### ASSIGNMENT:
Would you copy all lines in the data that contain the word "black"?

### AVAILABLE DATA

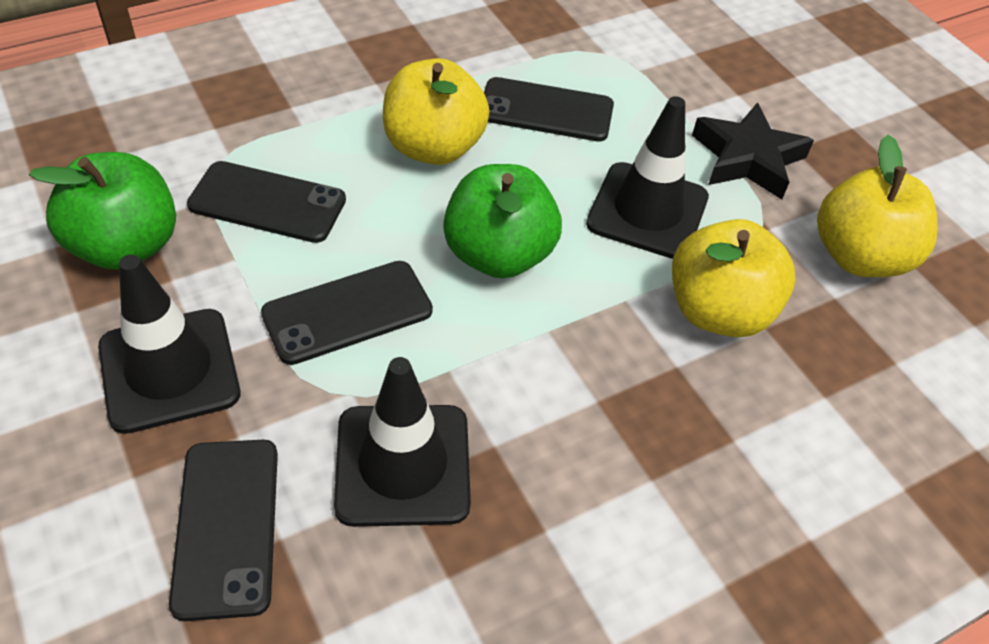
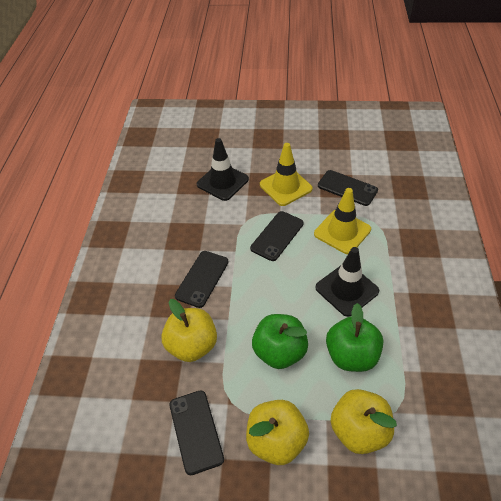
black star: [692,103,814,199] = 1 -> none = 0
black traffic cone: [98,255,241,434] [334,357,471,527] [586,96,709,259] = 3 -> [197,138,249,201] [315,247,379,317] = 2
yellow traffic cone: none = 0 -> [260,143,313,206] [314,188,371,254] = 2

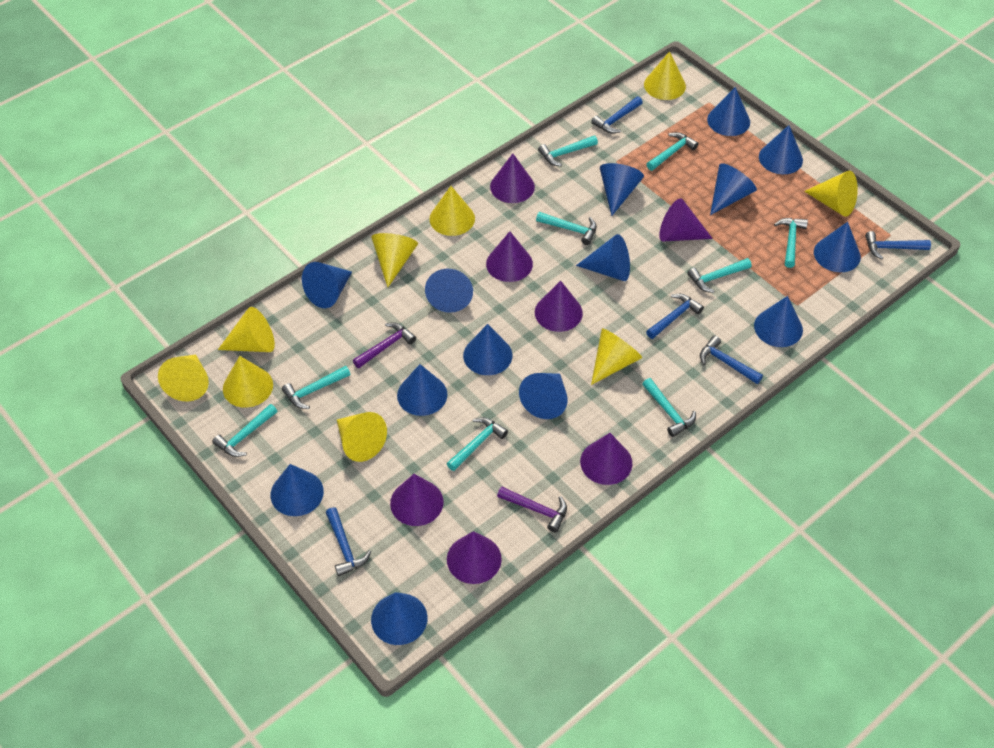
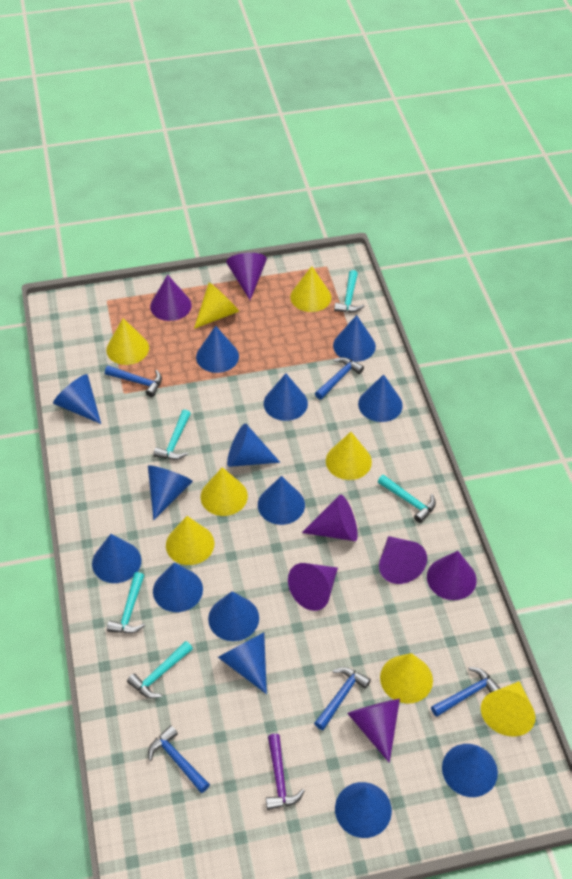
purple hammer: [353,322,416,368] [497,486,567,533] = 2 -> [266,734,305,810] = 1
turquoise hammer: [212,404,277,457] [282,366,350,409] [447,417,508,471] [536,212,597,245] [538,135,598,166] [643,378,696,437] [646,132,699,171] [687,258,752,293] [774,218,808,268] = 9 -> [107,572,145,633] [127,641,193,698] [153,409,191,460] [334,270,365,313] [378,475,436,523] = 5
yellow cone: [158,355,209,401] [218,307,275,352] [223,356,273,408] [337,412,387,462] [371,233,418,287] [430,186,475,236] [591,328,642,385] [644,51,686,100] [804,171,858,217] = 9 -> [106,318,149,365] [166,516,214,565] [194,283,239,329] [201,467,248,516] [290,266,331,312] [326,432,372,480] [380,653,433,703] [481,681,535,737] = 8

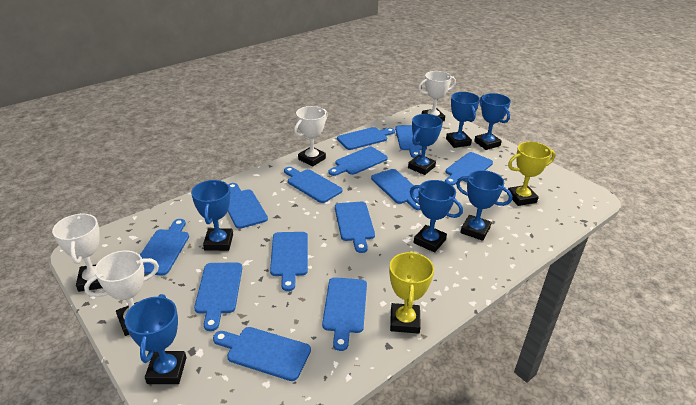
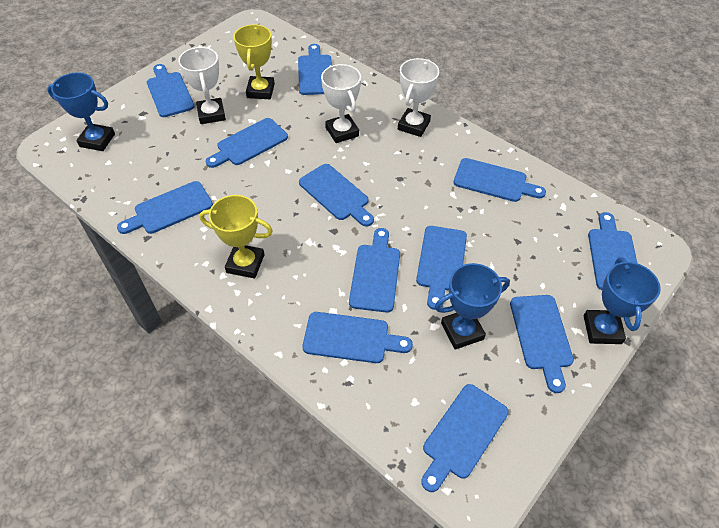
blue cutting board: [140,219,189,276] [194,263,242,331] [213,327,311,381] [228,183,268,229] [270,232,308,291] [284,167,342,203] [322,277,367,351] [329,147,388,176] [335,202,375,253] [337,127,395,150] [371,169,421,210] [395,125,427,158] [445,152,493,186] = 13 -> [117,181,213,234] [147,64,194,117] [206,118,288,168] [298,44,332,95] [299,164,374,227] [303,312,413,363] [349,228,400,313] [416,226,467,310] [421,384,509,492] [454,158,546,202] [510,295,574,393] [588,212,637,290] = 12
blue trophy: [125,294,186,384] [191,180,233,251] [408,114,443,175] [410,180,463,252] [446,92,480,148] [456,170,512,241] [474,93,511,150] = 7 -> [47,72,115,151] [435,263,510,350] [584,257,661,344] = 3
white trophy: [52,213,102,292] [84,250,159,336] [294,106,328,167] [418,71,456,121] = 4 -> [178,47,226,124] [321,64,361,143] [398,58,439,137] = 3

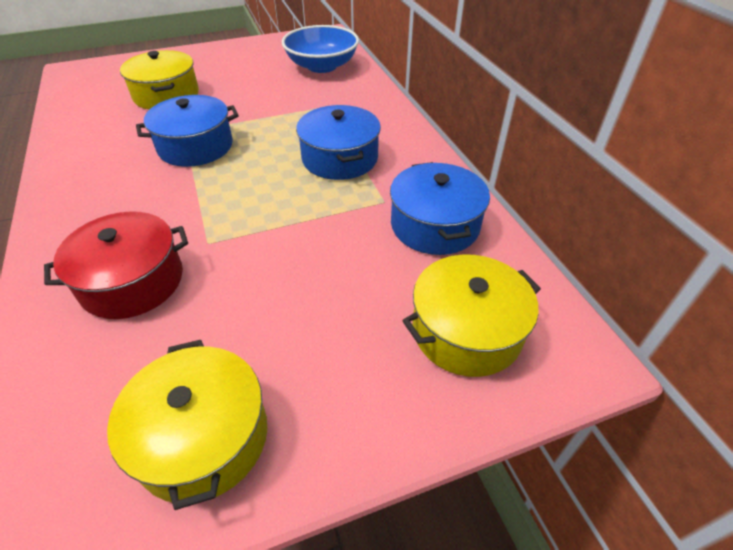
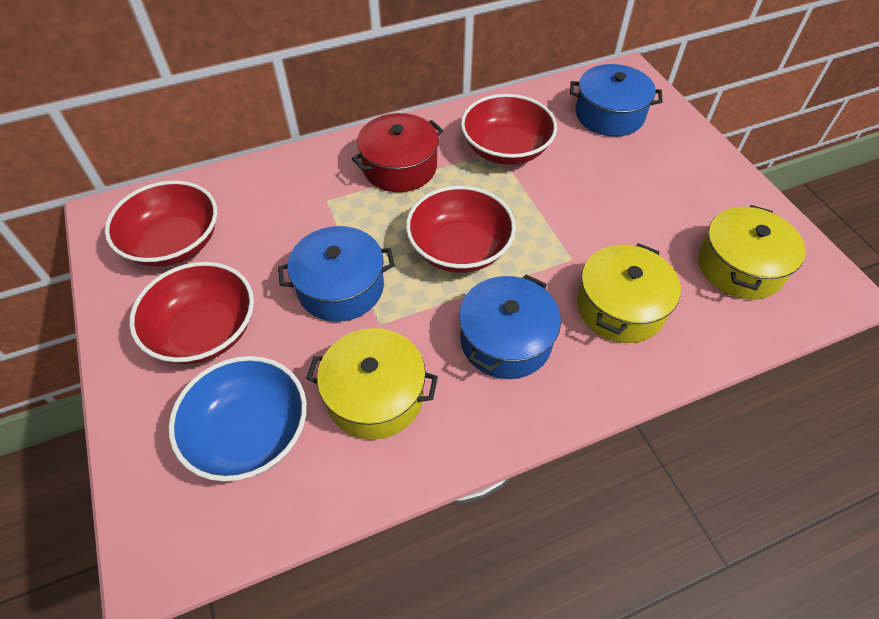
red bowl: none = 0 -> [105,181,217,267] [129,262,254,364] [406,186,516,273] [461,94,557,165] = 4

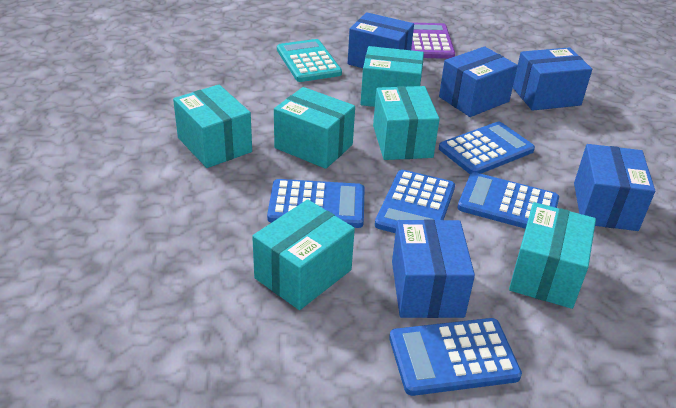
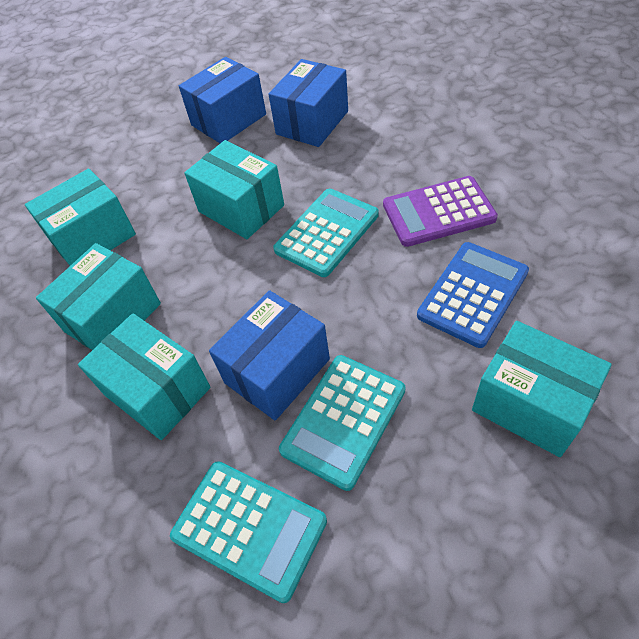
blue box: [348,12,414,68] [392,219,475,318] [439,47,518,117] [513,47,592,111] [574,144,655,231] = 5 -> [179,57,266,143] [209,291,330,421] [268,59,348,147] = 3
blue calculator: [267,179,365,228] [375,170,455,233] [389,318,522,396] [439,121,535,174] [458,172,559,229] = 5 -> [417,242,529,348] = 1
turquoise box: [173,85,252,168] [252,199,355,310] [274,87,355,169] [360,46,424,107] [373,86,440,160] [509,202,596,309] = 6 -> [25,169,136,266] [36,243,161,350] [78,313,211,440] [184,140,284,239] [472,321,612,457] = 5
turquoise calculator: [277,39,342,82] = 1 -> [170,461,327,603] [273,188,379,277] [279,355,405,491] = 3

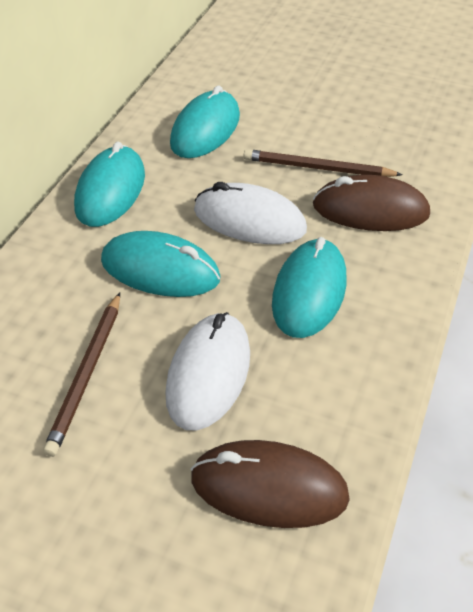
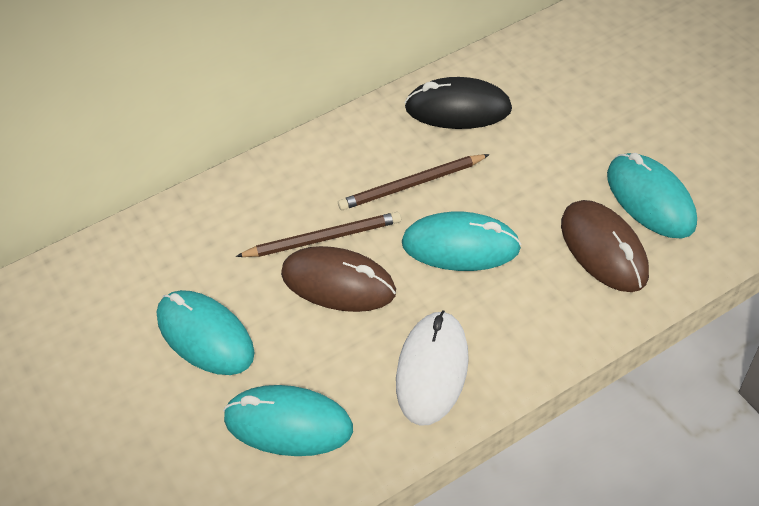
black mouse: none = 0 -> [404,77,512,129] = 1
white mouse: [165,312,250,431] [194,182,307,244] = 2 -> [396,310,469,426] = 1

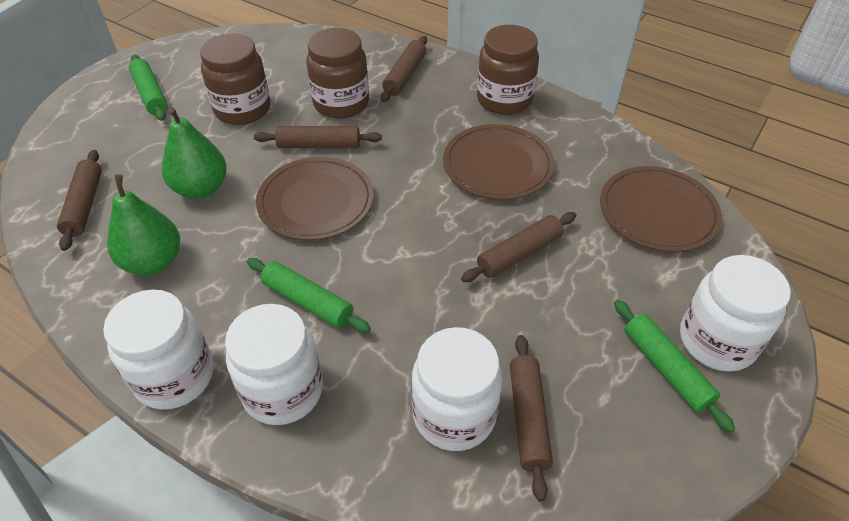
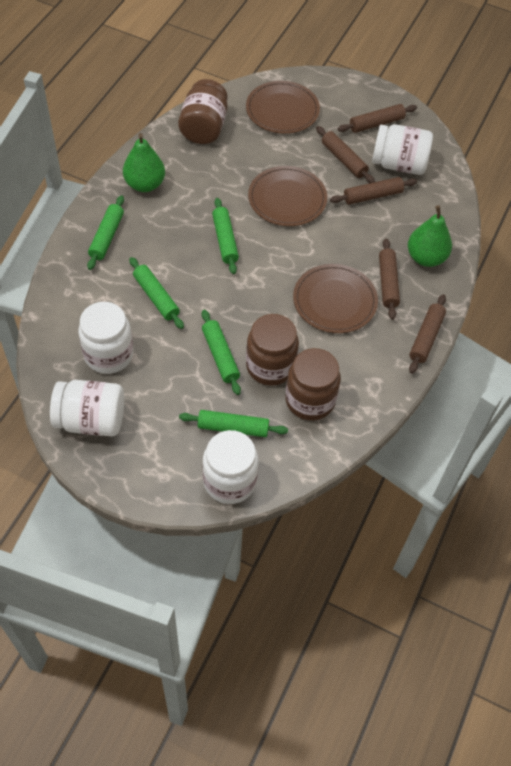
green rolling pin: [129,54,167,121] [247,258,371,333] [614,300,735,432] = 3 -> [87,195,124,270] [129,257,184,329] [179,410,288,437] [201,310,241,395] [212,198,239,274] = 5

######

### EXERCISE SOLUTION:
black star: [692,103,814,199] = 1 -> none = 0
black traffic cone: [98,255,241,434] [334,357,471,527] [586,96,709,259] = 3 -> [197,138,249,201] [315,247,379,317] = 2
black mouse: none = 0 -> [404,77,512,129] = 1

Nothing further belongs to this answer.